> Task goal: Rewrite everything from the line containing "Consider the image." down to the line containing "white glossy tile at center is behind.", swapping "wooden door at right" for "oak door at right" and keeping all else the same.

Dataset entries:
--
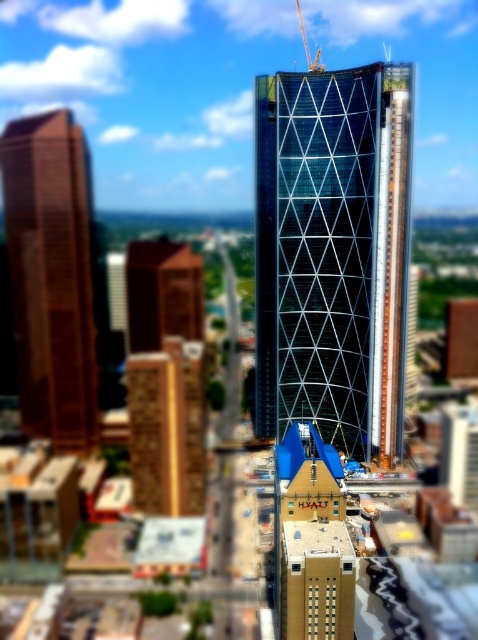
Is the position of brown polished wood tower at left less distant than that of brown wooden tower at center?

Yes, it is.

Which is behind, point (26, 412) or point (156, 260)?

Point (156, 260)

Is point (97, 372) more distant than point (130, 284)?

No, it is in front of (130, 284).

The width and height of the screenshot is (478, 640). I want to click on brown polished wood tower at left, so click(x=52, y=276).

Does glassy steel tower at center have a lesser height compared to yellow metallic crane at center?

In fact, glassy steel tower at center may be taller than yellow metallic crane at center.

Is glassy steel tower at center closer to the viewer compared to yellow metallic crane at center?

Yes, it is in front of yellow metallic crane at center.

Which is in front, point (283, 232) or point (304, 45)?

Point (283, 232)

Image resolution: width=478 pixels, height=640 pixels. Find the location of `glassy steel tower at center`. glassy steel tower at center is located at coordinates (334, 253).

Is brown textured building at center above yellow metallic crane at center?

Incorrect, brown textured building at center is not positioned above yellow metallic crane at center.

Identify the location of brown textured building at center. This screenshot has height=640, width=478. (167, 428).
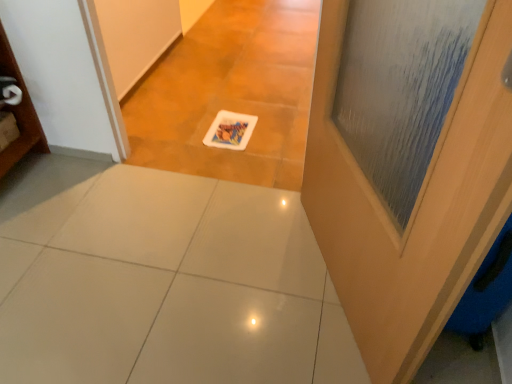
The height and width of the screenshot is (384, 512). Describe the element at coordinates (162, 281) in the screenshot. I see `white glossy tile at center` at that location.

The width and height of the screenshot is (512, 384). In order to click on white glossy tile at center in this screenshot , I will do `click(162, 281)`.

Describe the element at coordinates (407, 164) in the screenshot. I see `wooden door at right` at that location.

The height and width of the screenshot is (384, 512). In order to click on wooden door at right in this screenshot , I will do `click(407, 164)`.

This screenshot has width=512, height=384. Identify the location of white glossy tile at center. (162, 281).

Considering the positions of objects white glossy tile at center and wooden door at right in the image provided, who is more to the left, white glossy tile at center or wooden door at right?

Positioned to the left is white glossy tile at center.

Does white glossy tile at center come behind wooden door at right?

Yes, the depth of white glossy tile at center is greater than that of wooden door at right.

Which point is more forward, (x=138, y=263) or (x=478, y=76)?

The point (x=478, y=76) is in front.

From the image's perspective, which object appears higher, white glossy tile at center or wooden door at right?

wooden door at right is shown above in the image.

From the picture: From a real-world perspective, which object stands above the other?

From a 3D spatial view, wooden door at right is above.

Does white glossy tile at center have a greater width compared to wooden door at right?

Correct, the width of white glossy tile at center exceeds that of wooden door at right.

Can you confirm if white glossy tile at center is taller than wooden door at right?

In fact, white glossy tile at center may be shorter than wooden door at right.

Who is smaller, white glossy tile at center or wooden door at right?

white glossy tile at center is smaller.

Is wooden door at right located within white glossy tile at center?

No, wooden door at right is not surrounded by white glossy tile at center.

Consider the image. Is white glossy tile at center placed right next to wooden door at right?

No.

Is white glossy tile at center oriented away from wooden door at right?

white glossy tile at center is not turned away from wooden door at right.

How much distance is there between white glossy tile at center and wooden door at right?

white glossy tile at center and wooden door at right are 51.56 centimeters apart from each other.

I want to click on door that appears above the white glossy tile at center (from a real-world perspective), so click(x=407, y=164).

Is wooden door at right to the left of white glossy tile at center from the viewer's perspective?

In fact, wooden door at right is to the right of white glossy tile at center.

Between wooden door at right and white glossy tile at center, which one is positioned behind?

white glossy tile at center is behind.

Considering the positions of points (505, 125) and (73, 245), is point (505, 125) farther from camera compared to point (73, 245)?

No, it is not.

From the image's perspective, between wooden door at right and white glossy tile at center, which one is located above?

wooden door at right appears higher in the image.

From a real-world perspective, relative to white glossy tile at center, is wooden door at right vertically above or below?

From a real-world perspective, wooden door at right is physically above white glossy tile at center.

In terms of width, does wooden door at right look wider or thinner when compared to white glossy tile at center?

In the image, wooden door at right appears to be more narrow than white glossy tile at center.

Which of these two, wooden door at right or white glossy tile at center, stands shorter?

With less height is white glossy tile at center.

Can you confirm if wooden door at right is bigger than white glossy tile at center?

Correct, wooden door at right is larger in size than white glossy tile at center.

Looking at this image, is wooden door at right located outside white glossy tile at center?

Indeed, wooden door at right is completely outside white glossy tile at center.

Is wooden door at right with white glossy tile at center?

No, wooden door at right is not next to white glossy tile at center.

Could you tell me if wooden door at right is facing white glossy tile at center?

Yes, wooden door at right faces towards white glossy tile at center.

What's the angular difference between wooden door at right and white glossy tile at center's facing directions?

The angular difference between wooden door at right and white glossy tile at center is 115 degrees.

How far apart are wooden door at right and white glossy tile at center?

20.30 inches.

In order to click on door located above the white glossy tile at center (from the image's perspective) in this screenshot , I will do `click(407, 164)`.

I want to click on door above the white glossy tile at center (from a real-world perspective), so [407, 164].

Find the location of a particular element. The height and width of the screenshot is (384, 512). ceramic tile below the wooden door at right (from a real-world perspective) is located at coordinates (162, 281).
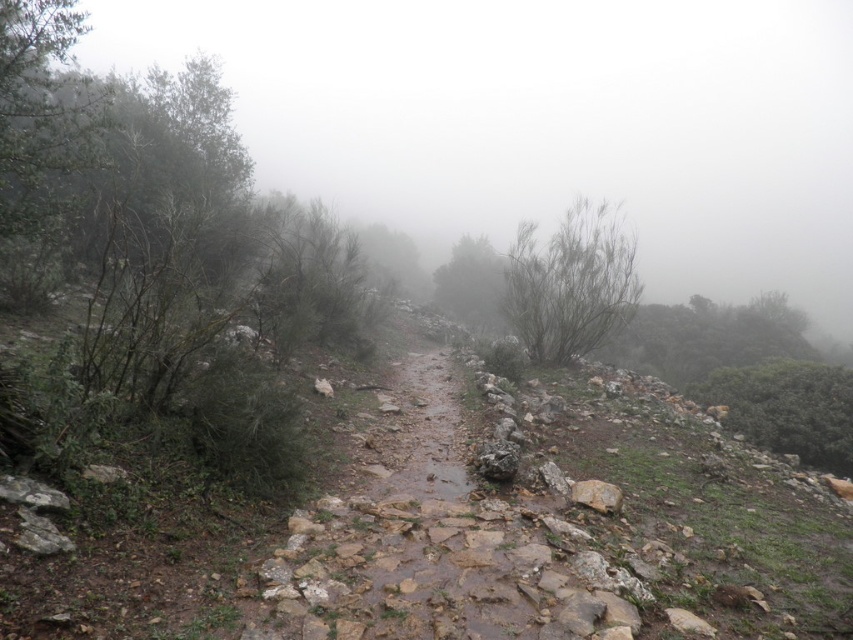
--
> Answer box:
Consider the image. Is white glossy tile at center placed right next to oak door at right?

No.

Is white glossy tile at center oriented away from oak door at right?

white glossy tile at center is not turned away from oak door at right.

How much distance is there between white glossy tile at center and oak door at right?

white glossy tile at center and oak door at right are 51.56 centimeters apart from each other.

I want to click on door that appears above the white glossy tile at center (from a real-world perspective), so click(x=407, y=164).

Is oak door at right to the left of white glossy tile at center from the viewer's perspective?

In fact, oak door at right is to the right of white glossy tile at center.

Between oak door at right and white glossy tile at center, which one is positioned behind?

white glossy tile at center is behind.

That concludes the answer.